Write only how many lines in this data include "white".

**DATA SECTION:**
####################

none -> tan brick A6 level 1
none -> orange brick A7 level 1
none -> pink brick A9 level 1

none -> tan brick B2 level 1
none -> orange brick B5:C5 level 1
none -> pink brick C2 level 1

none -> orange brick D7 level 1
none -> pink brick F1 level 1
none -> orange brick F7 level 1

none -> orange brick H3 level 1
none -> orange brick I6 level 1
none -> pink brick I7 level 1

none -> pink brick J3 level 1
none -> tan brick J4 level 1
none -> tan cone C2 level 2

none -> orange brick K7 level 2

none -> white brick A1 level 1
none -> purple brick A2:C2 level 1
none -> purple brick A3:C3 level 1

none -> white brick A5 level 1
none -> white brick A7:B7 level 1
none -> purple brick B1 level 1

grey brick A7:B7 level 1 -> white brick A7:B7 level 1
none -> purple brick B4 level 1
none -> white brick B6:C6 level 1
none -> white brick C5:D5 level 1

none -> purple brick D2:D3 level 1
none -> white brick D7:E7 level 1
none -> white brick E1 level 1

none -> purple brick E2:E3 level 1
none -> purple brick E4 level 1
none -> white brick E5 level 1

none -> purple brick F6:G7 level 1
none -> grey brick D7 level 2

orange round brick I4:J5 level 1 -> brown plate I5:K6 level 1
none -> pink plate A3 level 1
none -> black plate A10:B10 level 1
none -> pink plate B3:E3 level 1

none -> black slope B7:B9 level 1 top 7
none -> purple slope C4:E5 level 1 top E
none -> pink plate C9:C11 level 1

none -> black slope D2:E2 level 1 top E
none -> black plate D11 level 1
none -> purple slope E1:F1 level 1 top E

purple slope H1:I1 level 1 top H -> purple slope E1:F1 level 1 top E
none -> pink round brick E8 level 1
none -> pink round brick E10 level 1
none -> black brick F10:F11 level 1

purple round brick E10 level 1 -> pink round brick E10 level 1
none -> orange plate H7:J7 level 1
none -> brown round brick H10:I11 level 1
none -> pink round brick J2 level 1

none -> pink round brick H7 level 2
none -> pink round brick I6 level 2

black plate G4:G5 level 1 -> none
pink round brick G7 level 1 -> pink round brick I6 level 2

####################

**OUTPUT:** 9